### Requirement
Write the entries below out again exactly; any picture in them stays out.

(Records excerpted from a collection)

------------

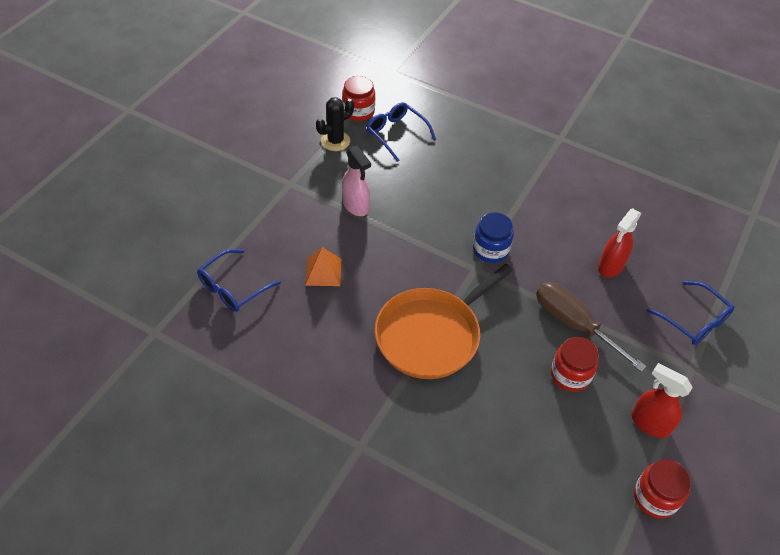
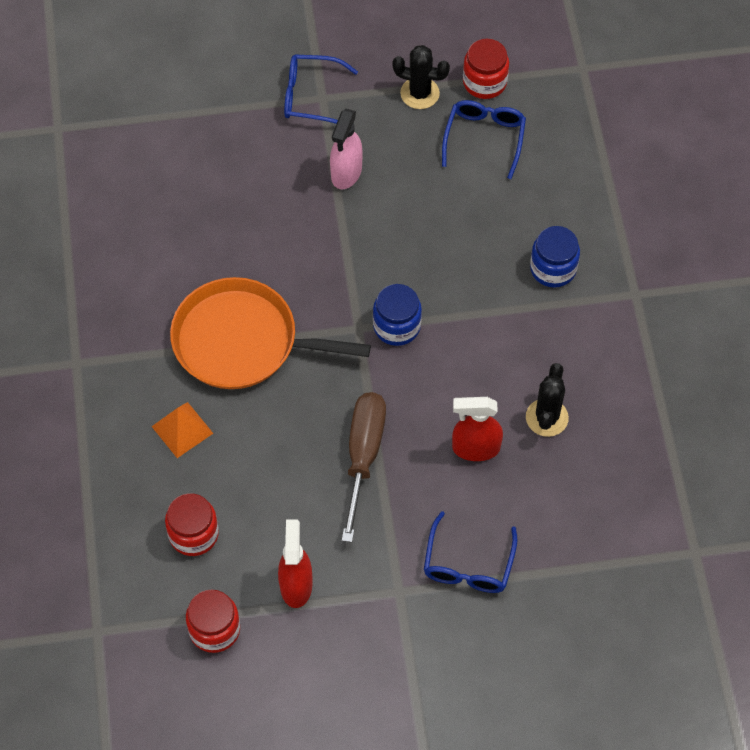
camera: 55 degrees right, 10 degrees up
blue glasses [197,249,281,312] -> blue glasses moved to [284,54,358,124]
orange pyramid [305,247,341,286] -> orange pyramid moved to [151,402,213,458]
red jar [551,337,599,392] -> red jar moved to [165,493,219,556]
none -> black cactus [526,363,569,437]
none -> blue jar [530,226,580,288]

------------

### Solution
camera: 55 degrees right, 10 degrees up
blue glasses [197,249,281,312] -> blue glasses moved to [284,54,358,124]
orange pyramid [305,247,341,286] -> orange pyramid moved to [151,402,213,458]
red jar [551,337,599,392] -> red jar moved to [165,493,219,556]
none -> black cactus [526,363,569,437]
none -> blue jar [530,226,580,288]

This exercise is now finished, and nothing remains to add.